_Work to complete_: An exact copy of the records is needed; please leave the images out.
*** Begin section ***
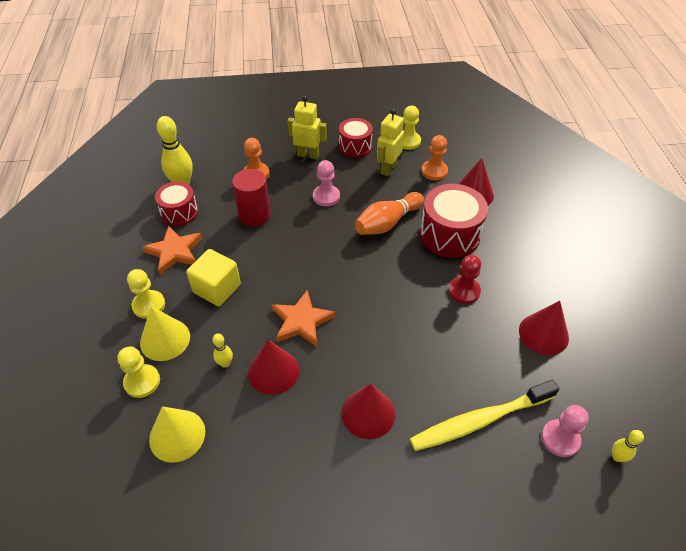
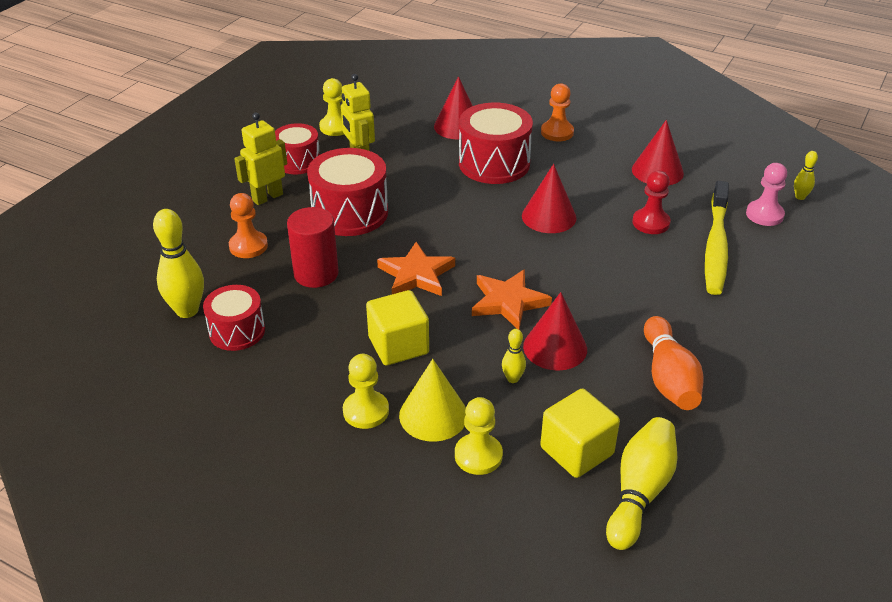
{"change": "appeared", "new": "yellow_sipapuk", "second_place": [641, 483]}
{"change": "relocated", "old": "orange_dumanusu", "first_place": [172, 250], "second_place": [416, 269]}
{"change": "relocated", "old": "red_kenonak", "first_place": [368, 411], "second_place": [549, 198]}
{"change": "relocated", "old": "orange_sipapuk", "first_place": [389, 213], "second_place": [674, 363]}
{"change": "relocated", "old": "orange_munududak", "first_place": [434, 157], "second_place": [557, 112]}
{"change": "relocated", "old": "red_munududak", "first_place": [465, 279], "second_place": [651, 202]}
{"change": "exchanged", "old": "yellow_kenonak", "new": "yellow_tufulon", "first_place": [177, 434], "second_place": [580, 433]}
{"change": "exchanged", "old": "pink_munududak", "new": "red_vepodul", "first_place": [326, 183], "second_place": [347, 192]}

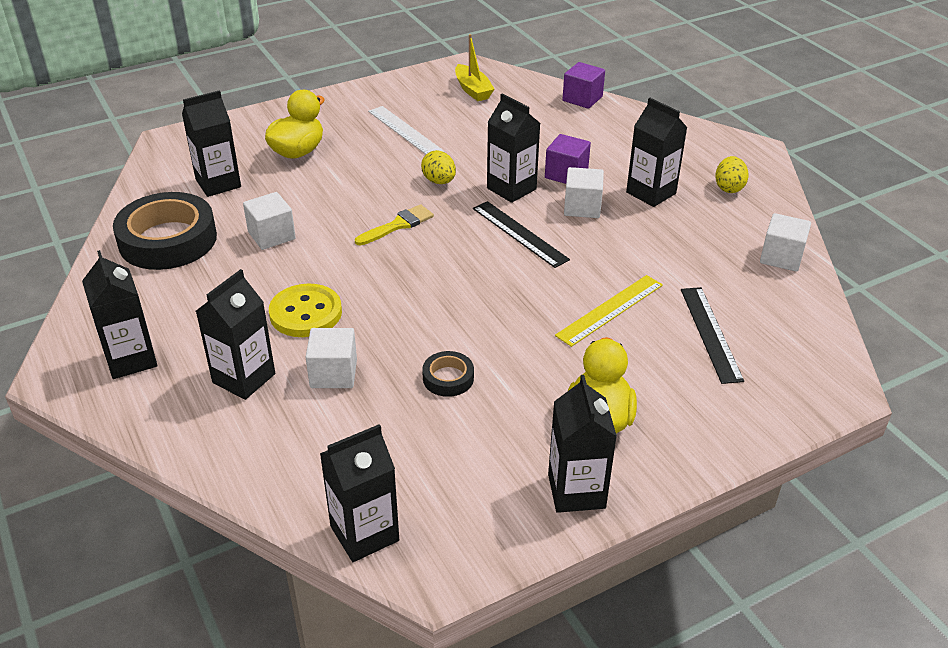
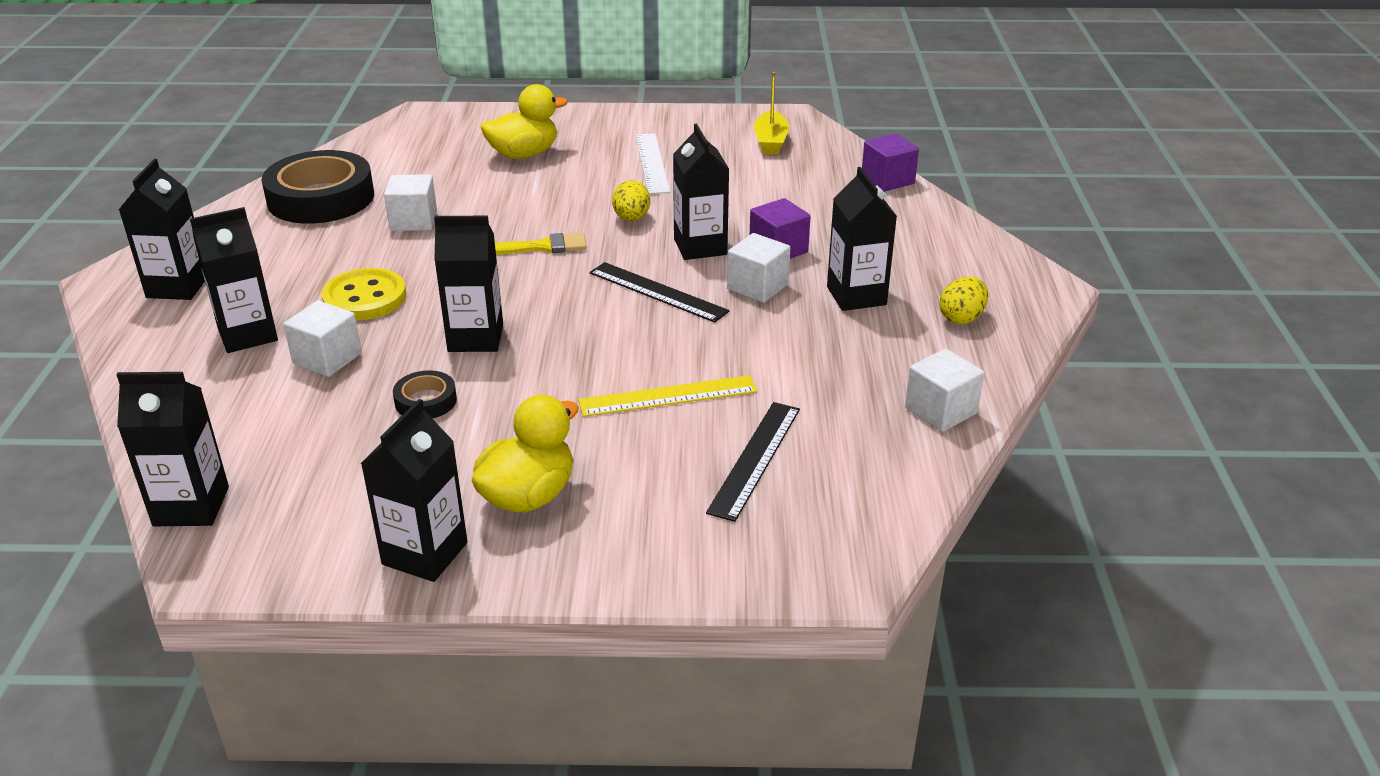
{"change": "relocated", "old": "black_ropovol", "first_place": [211, 143], "second_place": [468, 284]}
{"change": "spun", "old": "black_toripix", "first_place": [521, 234], "second_place": [659, 292], "degrees": -45}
*** End section ***
_Expected answer_:
{"change": "appeared", "new": "yellow_sipapuk", "second_place": [641, 483]}
{"change": "relocated", "old": "orange_dumanusu", "first_place": [172, 250], "second_place": [416, 269]}
{"change": "relocated", "old": "red_kenonak", "first_place": [368, 411], "second_place": [549, 198]}
{"change": "relocated", "old": "orange_sipapuk", "first_place": [389, 213], "second_place": [674, 363]}
{"change": "relocated", "old": "orange_munududak", "first_place": [434, 157], "second_place": [557, 112]}
{"change": "relocated", "old": "red_munududak", "first_place": [465, 279], "second_place": [651, 202]}
{"change": "exchanged", "old": "yellow_kenonak", "new": "yellow_tufulon", "first_place": [177, 434], "second_place": [580, 433]}
{"change": "exchanged", "old": "pink_munududak", "new": "red_vepodul", "first_place": [326, 183], "second_place": [347, 192]}

{"change": "relocated", "old": "black_ropovol", "first_place": [211, 143], "second_place": [468, 284]}
{"change": "spun", "old": "black_toripix", "first_place": [521, 234], "second_place": [659, 292], "degrees": -45}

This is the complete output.